* **Activity**: Set down the data again exactly. Pictures are not part of the copy.

* **Provided data**:
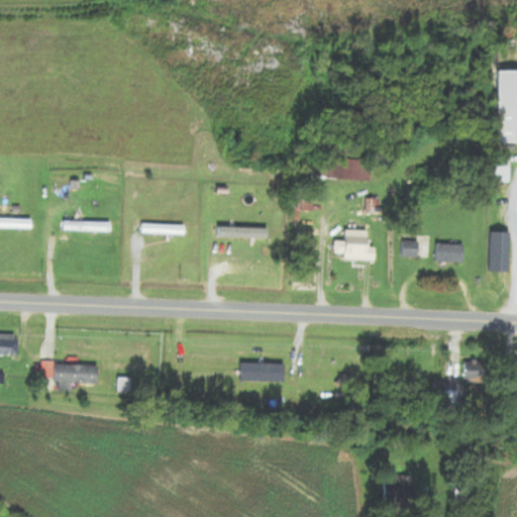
[(499,143),(516,143),(516,72),(499,72),(499,143)]
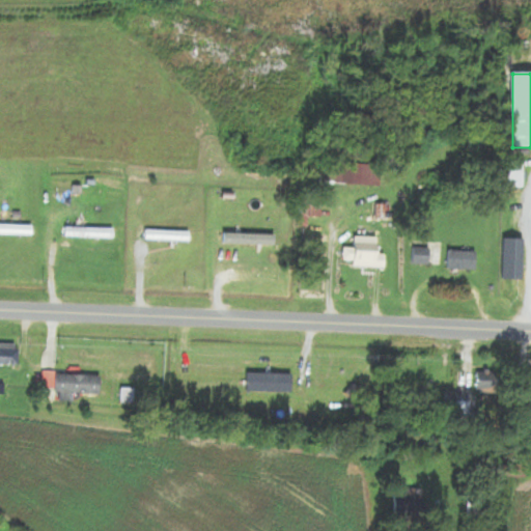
[(379,187),(380,150),(355,149),(354,165),(320,164),(319,185),(379,187)]
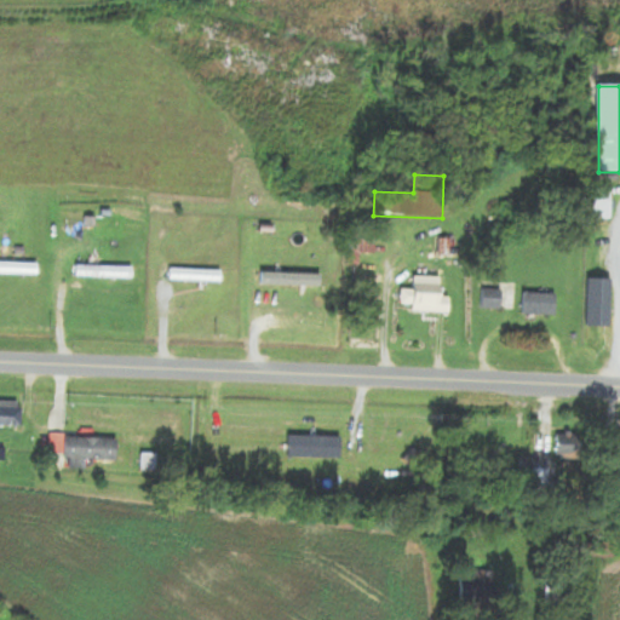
[(349,265),(362,265),(362,239),(349,239),(349,265)]
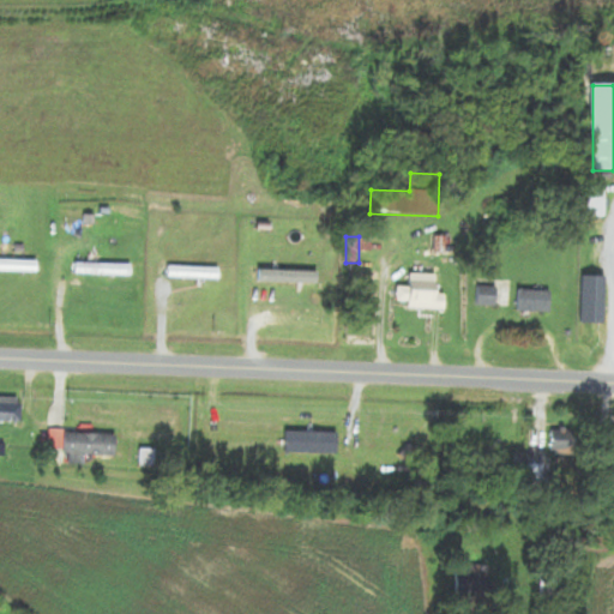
[(36,260),(0,259),(0,271),(36,272),(36,260)]
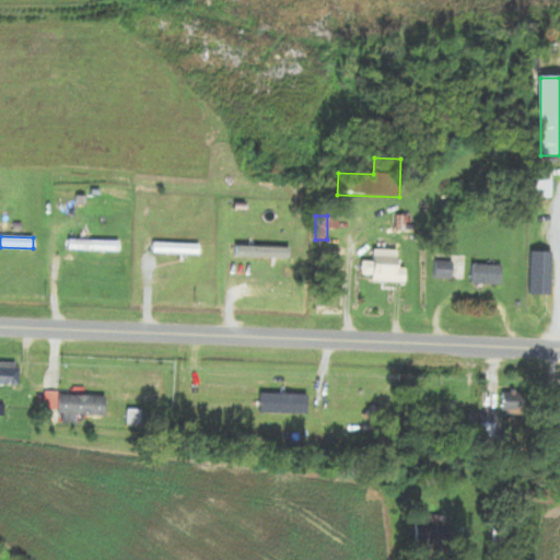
[(119,251),(119,241),(69,241),(69,251),(119,251)]
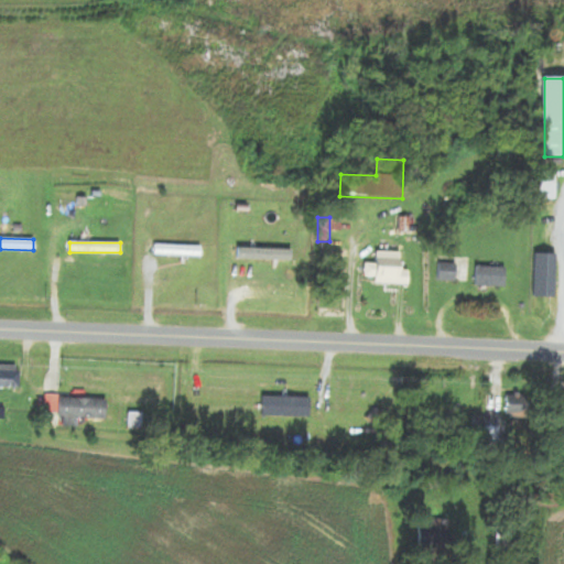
[(202,246),(154,246),(154,257),(202,257),(202,246)]
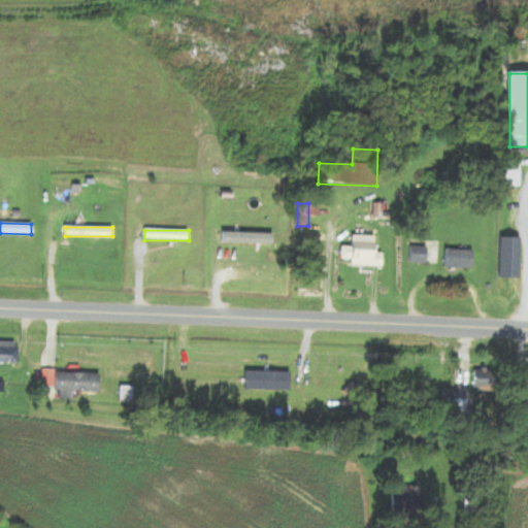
[(272,242),(272,233),(222,233),(222,242),(272,242)]
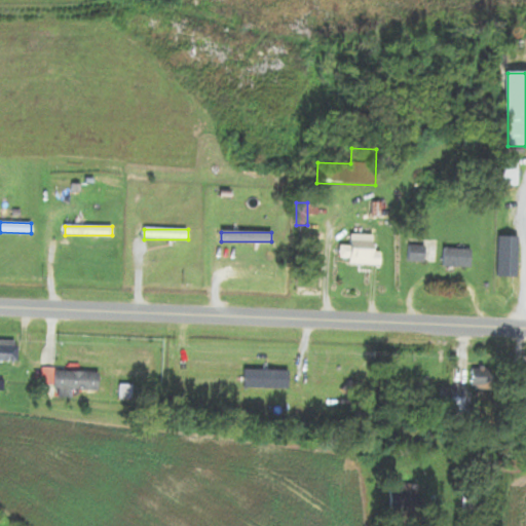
[(381,265),(381,251),(374,251),(374,235),(351,235),(351,248),(341,247),(341,258),(349,258),(349,265),(381,265)]
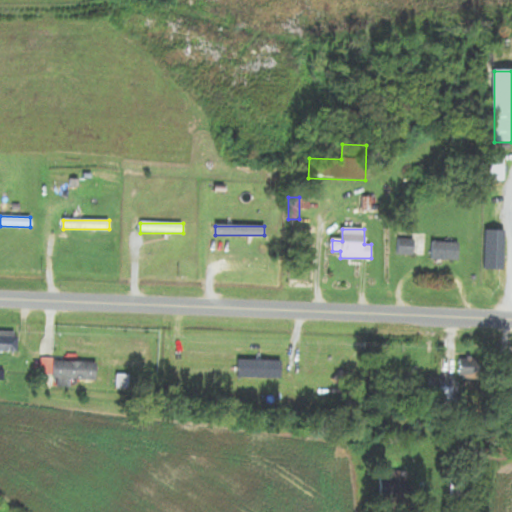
[(459,242),(431,242),(431,261),(459,261),(459,242)]
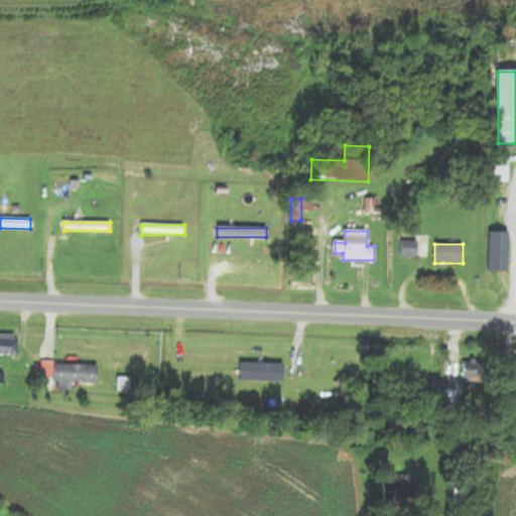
[(18,336),(0,336),(0,357),(18,358),(18,336)]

* **Response to this exercise**:
[(499,143),(516,143),(516,72),(499,72),(499,143)]
[(379,187),(380,150),(355,149),(354,165),(320,164),(319,185),(379,187)]
[(349,265),(362,265),(362,239),(349,239),(349,265)]
[(36,260),(0,259),(0,271),(36,272),(36,260)]
[(119,251),(119,241),(69,241),(69,251),(119,251)]
[(202,246),(154,246),(154,257),(202,257),(202,246)]
[(272,242),(272,233),(222,233),(222,242),(272,242)]
[(381,265),(381,251),(374,251),(374,235),(351,235),(351,248),(341,247),(341,258),(349,258),(349,265),(381,265)]
[(459,242),(431,242),(431,261),(459,261),(459,242)]
[(18,336),(0,336),(0,357),(18,358),(18,336)]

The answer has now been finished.